TASK TO CARRY OUT:
Below are the entries to work from; restate word for word the portion that opens with the line containing "(213, 328) = (292, 365): black" and closes with the line containing "(606, 614) = (652, 469): black", keeping both.

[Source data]
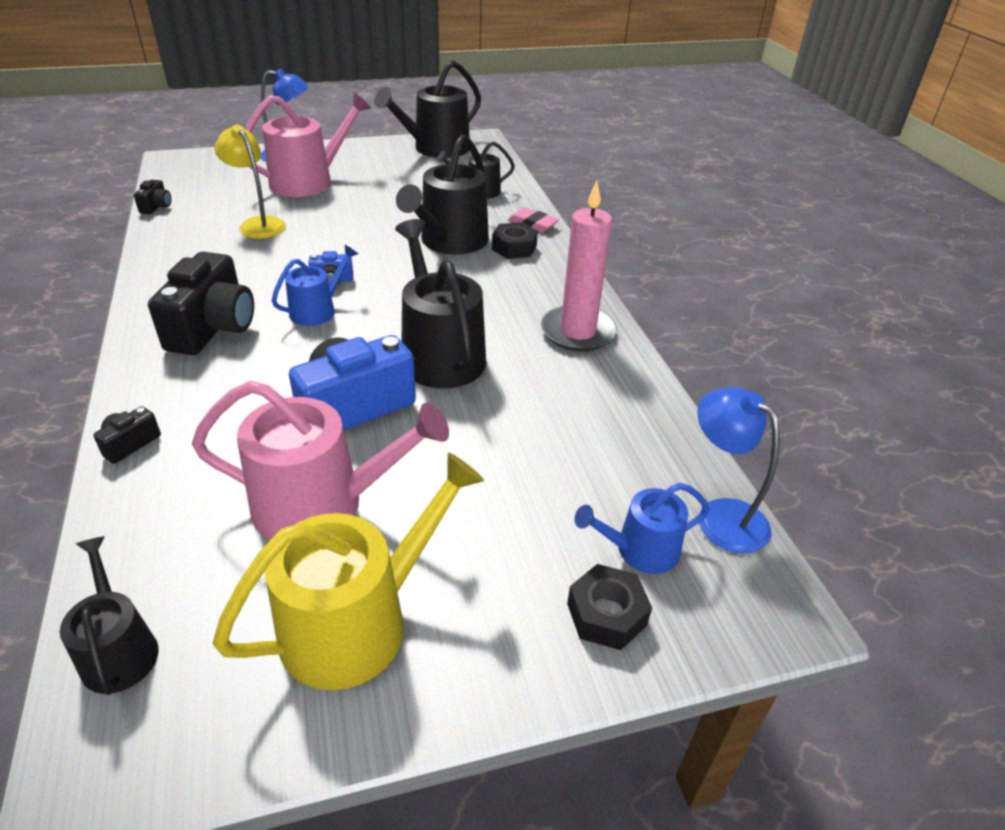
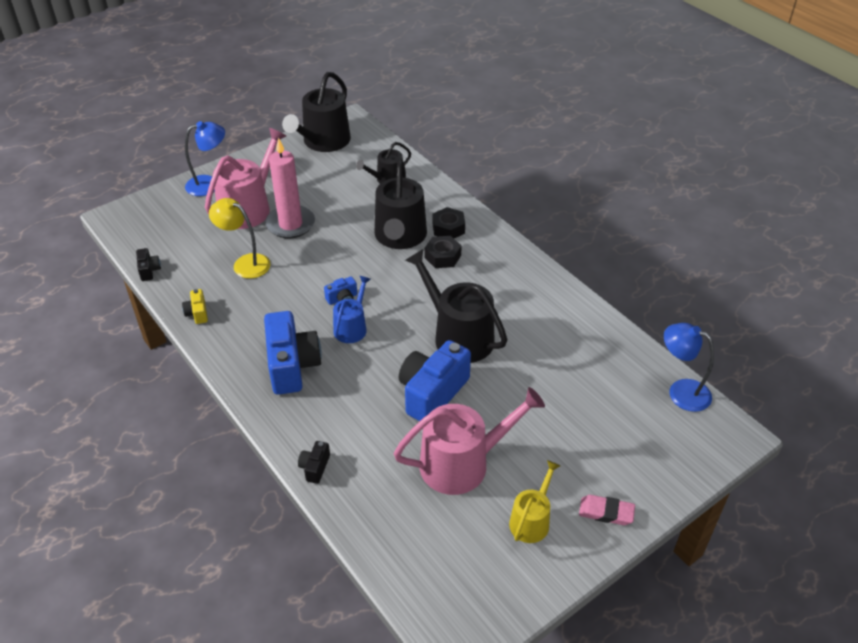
camera: 20 degrees left, 5 degrees up
(119, 650) = (420, 582): black watering can -> none
(164, 253) = (197, 313): none -> yellow camera
(213, 328) = (292, 365): black camera -> blue camera
(358, 621) = (531, 520): yellow watering can -> yellow watering can, size x0.56
(533, 224) = (447, 201): pink eraser -> pink eraser (606, 512)
(577, 332) = (534, 289): pink candle -> pink candle (290, 224)
(606, 614) = (652, 469): black nut -> black nut (442, 256)
(640, 550) = (650, 427): blue watering can -> none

THE ANSWER:
(213, 328) = (292, 365): black camera -> blue camera
(358, 621) = (531, 520): yellow watering can -> yellow watering can, size x0.56
(533, 224) = (447, 201): pink eraser -> pink eraser (606, 512)
(577, 332) = (534, 289): pink candle -> pink candle (290, 224)
(606, 614) = (652, 469): black nut -> black nut (442, 256)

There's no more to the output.